Copy nothing but the lines below, from the one with "C205: 220nF (COM, CV) -> 220nF (CV, TICK)" through the one with "SW201: switch (TICK2, VX) -> none", exactly as written; no pictures should appear.

Dataset content START

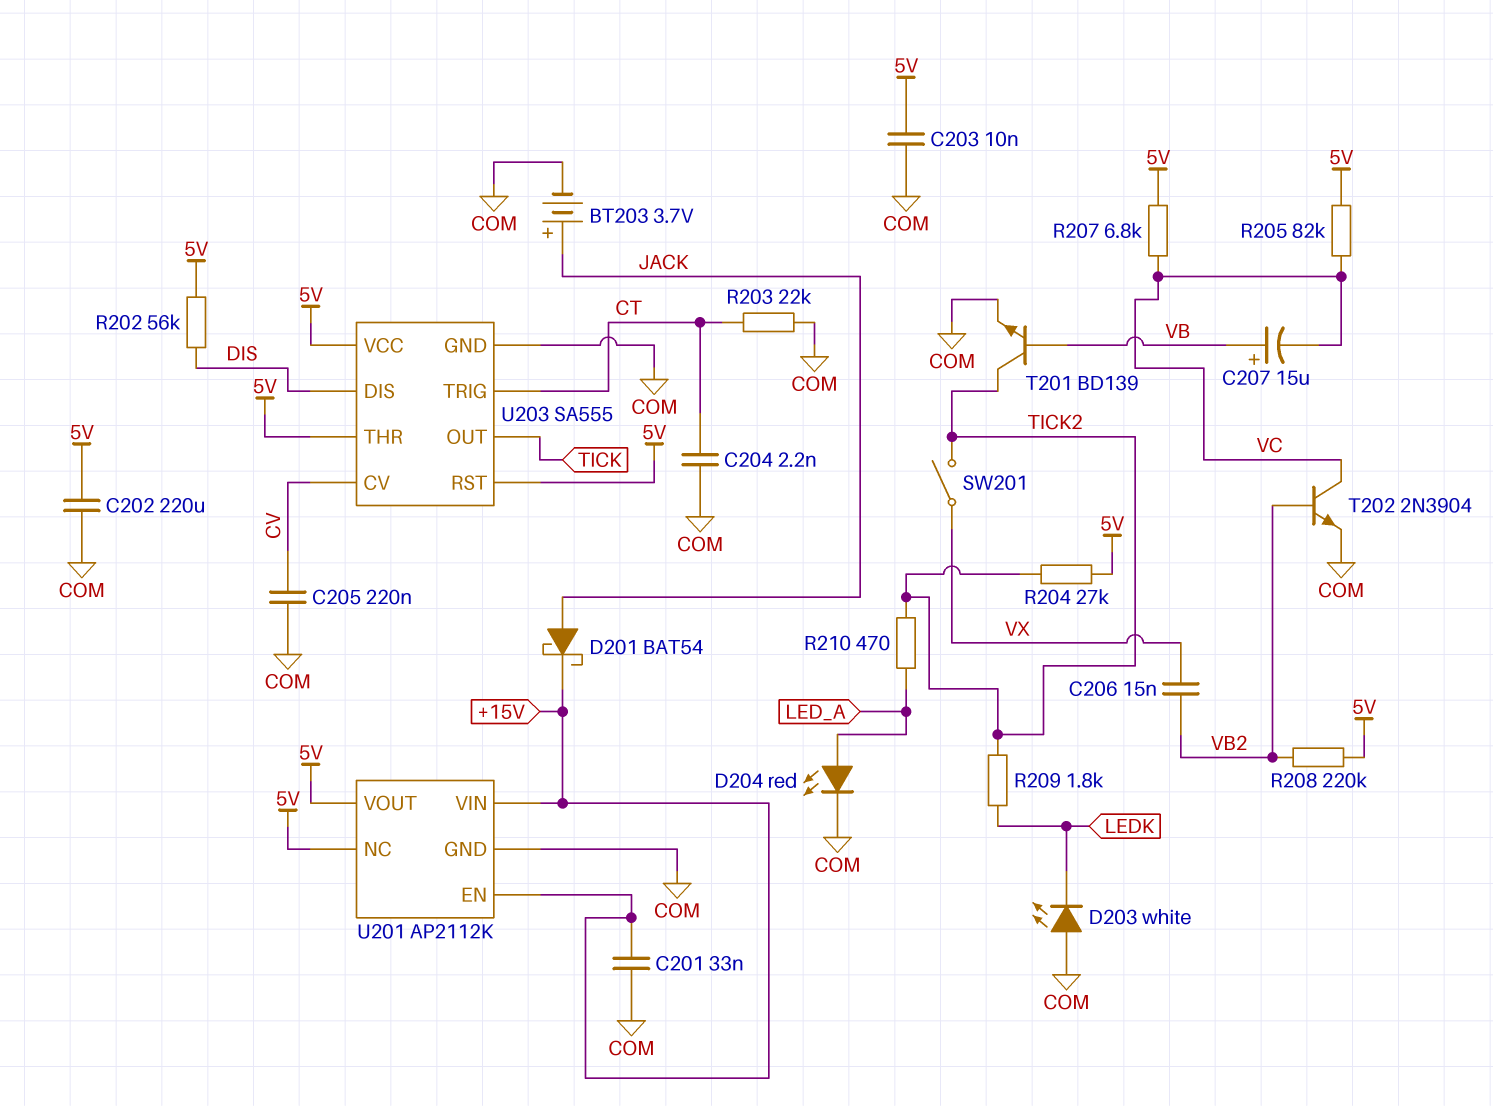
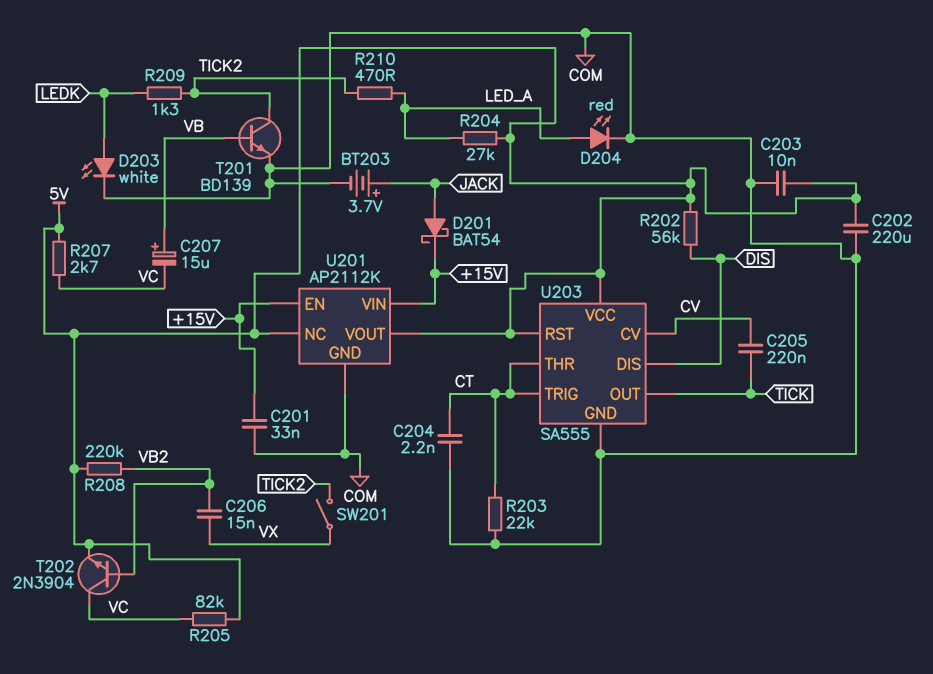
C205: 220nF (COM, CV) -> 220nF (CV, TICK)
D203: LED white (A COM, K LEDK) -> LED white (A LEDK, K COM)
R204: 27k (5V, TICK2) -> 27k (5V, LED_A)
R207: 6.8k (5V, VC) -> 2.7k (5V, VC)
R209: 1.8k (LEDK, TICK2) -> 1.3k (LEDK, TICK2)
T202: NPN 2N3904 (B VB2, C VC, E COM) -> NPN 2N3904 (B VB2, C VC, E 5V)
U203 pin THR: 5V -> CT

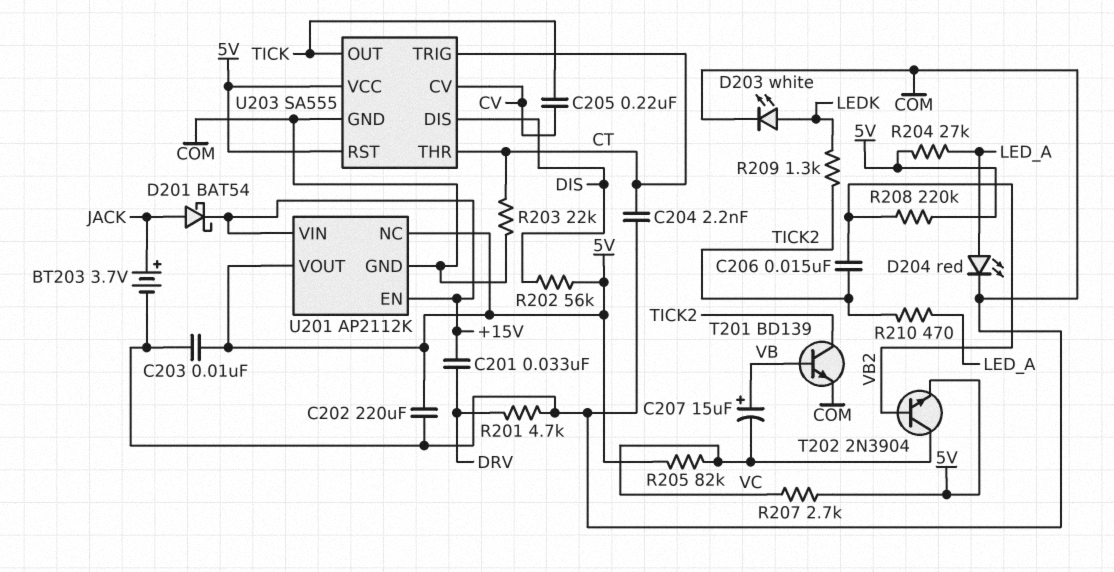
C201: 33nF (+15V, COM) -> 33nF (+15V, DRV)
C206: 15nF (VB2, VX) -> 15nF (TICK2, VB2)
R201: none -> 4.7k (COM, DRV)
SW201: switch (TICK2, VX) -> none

Dataset content END
Dataset content START

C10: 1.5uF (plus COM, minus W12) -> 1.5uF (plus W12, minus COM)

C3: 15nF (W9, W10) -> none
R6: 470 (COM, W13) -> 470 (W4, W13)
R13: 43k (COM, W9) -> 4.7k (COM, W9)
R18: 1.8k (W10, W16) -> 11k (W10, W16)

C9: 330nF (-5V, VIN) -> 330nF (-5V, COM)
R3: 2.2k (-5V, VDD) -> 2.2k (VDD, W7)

Dataset content END

**Answer to the exercise:**
C205: 220nF (COM, CV) -> 220nF (CV, TICK)
D203: LED white (A COM, K LEDK) -> LED white (A LEDK, K COM)
R204: 27k (5V, TICK2) -> 27k (5V, LED_A)
R207: 6.8k (5V, VC) -> 2.7k (5V, VC)
R209: 1.8k (LEDK, TICK2) -> 1.3k (LEDK, TICK2)
T202: NPN 2N3904 (B VB2, C VC, E COM) -> NPN 2N3904 (B VB2, C VC, E 5V)
U203 pin THR: 5V -> CT

C201: 33nF (+15V, COM) -> 33nF (+15V, DRV)
C206: 15nF (VB2, VX) -> 15nF (TICK2, VB2)
R201: none -> 4.7k (COM, DRV)
SW201: switch (TICK2, VX) -> none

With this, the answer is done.